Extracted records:
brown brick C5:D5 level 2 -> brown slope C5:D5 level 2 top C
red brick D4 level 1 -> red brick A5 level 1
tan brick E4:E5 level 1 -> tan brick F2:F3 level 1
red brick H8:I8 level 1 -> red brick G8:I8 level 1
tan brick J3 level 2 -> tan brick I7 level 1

Problem statement »
Please output each entry above exactly, leaving nothing out.

Solution to this task »
brown brick C5:D5 level 2 -> brown slope C5:D5 level 2 top C
red brick D4 level 1 -> red brick A5 level 1
tan brick E4:E5 level 1 -> tan brick F2:F3 level 1
red brick H8:I8 level 1 -> red brick G8:I8 level 1
tan brick J3 level 2 -> tan brick I7 level 1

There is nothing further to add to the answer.